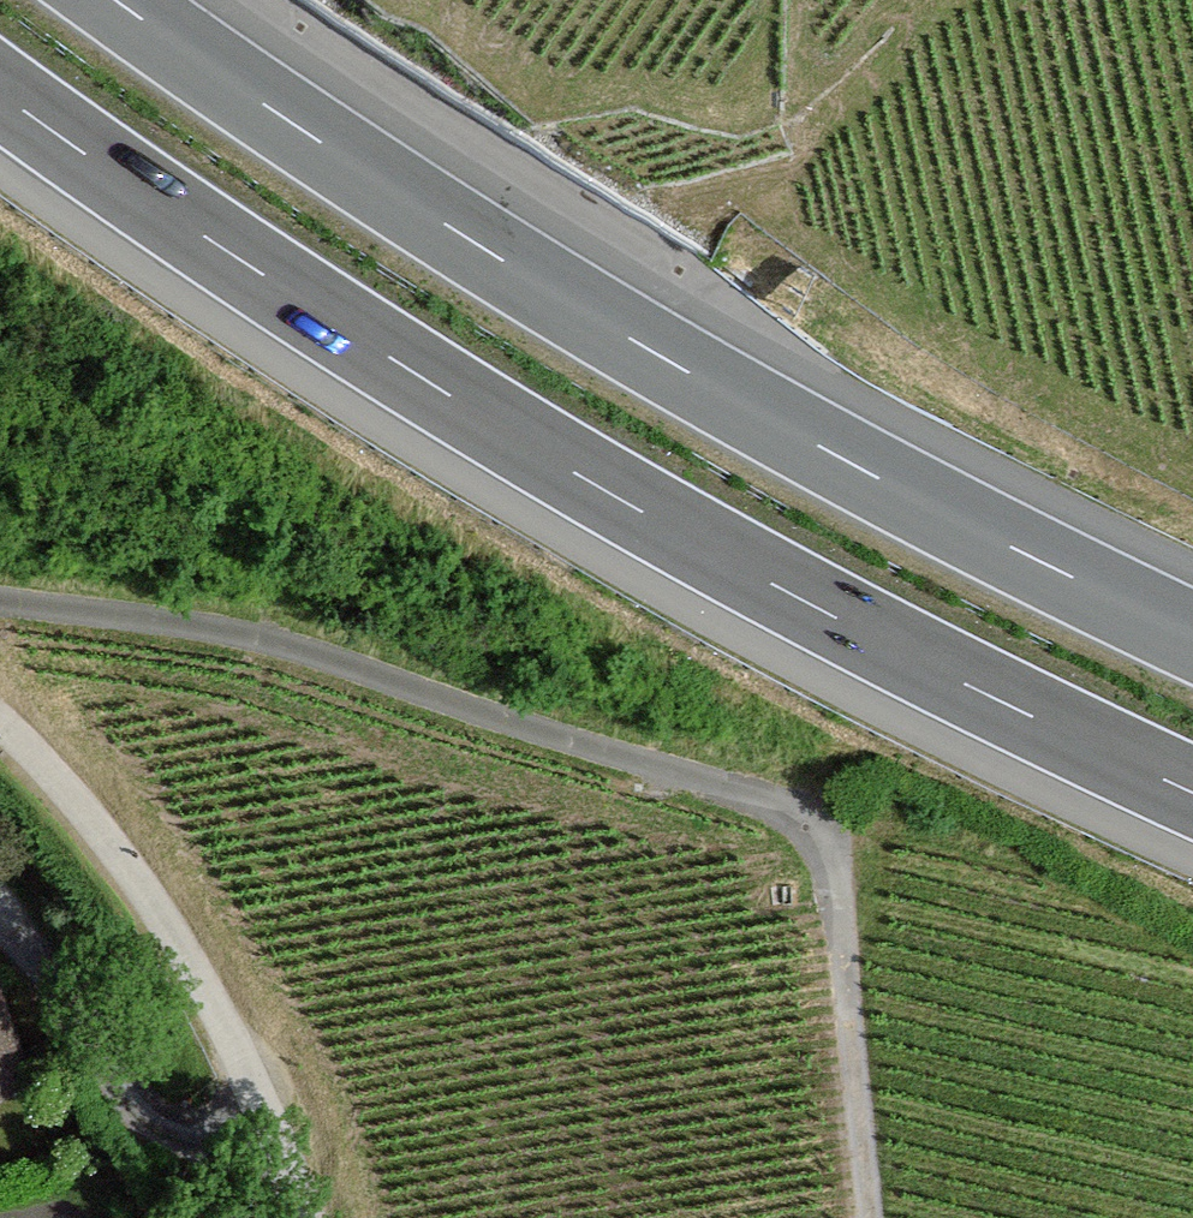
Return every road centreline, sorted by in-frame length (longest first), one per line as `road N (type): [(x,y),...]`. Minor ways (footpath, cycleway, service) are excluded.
road 1 (motorway): [(0,93),(252,270),(620,498),(807,605),(1192,792)]
road 2 (track): [(0,600),(168,617),(789,799),(838,856),(873,1217)]
road 3 (motorway): [(1192,635),(696,377),(327,146),(118,0)]
road 4 (residential): [(306,1217),(168,913),(26,742),(0,721)]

::::::

• [Problem to work on]:
Restate each of the entries above word for word and skip every image.

• [The answer]:
Return every road centreline, sorted by in-frame length (longest first), one per line as `road N (type): [(x,y),...]`. Minor ways (footpath, cycleway, service) are excluded.
road 1 (motorway): [(0,93),(252,270),(620,498),(807,605),(1192,792)]
road 2 (track): [(0,600),(168,617),(789,799),(838,856),(873,1217)]
road 3 (motorway): [(1192,635),(696,377),(327,146),(118,0)]
road 4 (residential): [(306,1217),(168,913),(26,742),(0,721)]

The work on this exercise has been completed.